PROBLEM DETAILS: The required output consists solely of the lines from the top of the listing through the line containing "U4 pin GP4: +15V -> none", transcribed exactly.

SOURCE MATERIAL:
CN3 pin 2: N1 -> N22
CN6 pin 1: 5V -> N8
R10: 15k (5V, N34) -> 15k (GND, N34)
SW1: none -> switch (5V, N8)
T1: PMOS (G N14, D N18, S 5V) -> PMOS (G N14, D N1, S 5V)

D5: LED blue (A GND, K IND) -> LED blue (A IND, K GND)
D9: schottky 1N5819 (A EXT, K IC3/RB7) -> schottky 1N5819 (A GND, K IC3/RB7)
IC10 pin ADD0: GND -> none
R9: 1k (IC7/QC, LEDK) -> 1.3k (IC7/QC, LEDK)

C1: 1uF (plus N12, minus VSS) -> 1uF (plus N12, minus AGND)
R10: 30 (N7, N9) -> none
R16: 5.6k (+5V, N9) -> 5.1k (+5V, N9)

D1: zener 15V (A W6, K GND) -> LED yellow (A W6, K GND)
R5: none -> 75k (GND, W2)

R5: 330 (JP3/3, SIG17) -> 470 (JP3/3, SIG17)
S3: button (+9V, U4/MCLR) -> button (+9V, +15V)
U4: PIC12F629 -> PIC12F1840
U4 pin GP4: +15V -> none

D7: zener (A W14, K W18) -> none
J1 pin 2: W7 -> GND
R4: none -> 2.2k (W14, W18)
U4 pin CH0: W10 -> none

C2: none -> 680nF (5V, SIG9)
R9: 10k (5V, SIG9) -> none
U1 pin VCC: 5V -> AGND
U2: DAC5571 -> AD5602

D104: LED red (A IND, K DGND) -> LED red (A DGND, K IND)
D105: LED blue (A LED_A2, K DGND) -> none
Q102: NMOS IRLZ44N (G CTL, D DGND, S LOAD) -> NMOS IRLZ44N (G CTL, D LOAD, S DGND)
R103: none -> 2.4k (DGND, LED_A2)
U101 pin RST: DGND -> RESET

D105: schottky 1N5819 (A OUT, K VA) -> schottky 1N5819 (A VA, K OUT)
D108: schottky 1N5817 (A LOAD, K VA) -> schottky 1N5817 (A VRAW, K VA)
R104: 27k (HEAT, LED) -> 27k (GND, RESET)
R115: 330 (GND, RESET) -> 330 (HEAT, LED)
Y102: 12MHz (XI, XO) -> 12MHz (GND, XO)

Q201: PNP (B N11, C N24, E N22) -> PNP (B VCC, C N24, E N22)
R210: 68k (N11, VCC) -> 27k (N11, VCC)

TASK OUTPUT:
CN3 pin 2: N1 -> N22
CN6 pin 1: 5V -> N8
R10: 15k (5V, N34) -> 15k (GND, N34)
SW1: none -> switch (5V, N8)
T1: PMOS (G N14, D N18, S 5V) -> PMOS (G N14, D N1, S 5V)

D5: LED blue (A GND, K IND) -> LED blue (A IND, K GND)
D9: schottky 1N5819 (A EXT, K IC3/RB7) -> schottky 1N5819 (A GND, K IC3/RB7)
IC10 pin ADD0: GND -> none
R9: 1k (IC7/QC, LEDK) -> 1.3k (IC7/QC, LEDK)

C1: 1uF (plus N12, minus VSS) -> 1uF (plus N12, minus AGND)
R10: 30 (N7, N9) -> none
R16: 5.6k (+5V, N9) -> 5.1k (+5V, N9)

D1: zener 15V (A W6, K GND) -> LED yellow (A W6, K GND)
R5: none -> 75k (GND, W2)

R5: 330 (JP3/3, SIG17) -> 470 (JP3/3, SIG17)
S3: button (+9V, U4/MCLR) -> button (+9V, +15V)
U4: PIC12F629 -> PIC12F1840
U4 pin GP4: +15V -> none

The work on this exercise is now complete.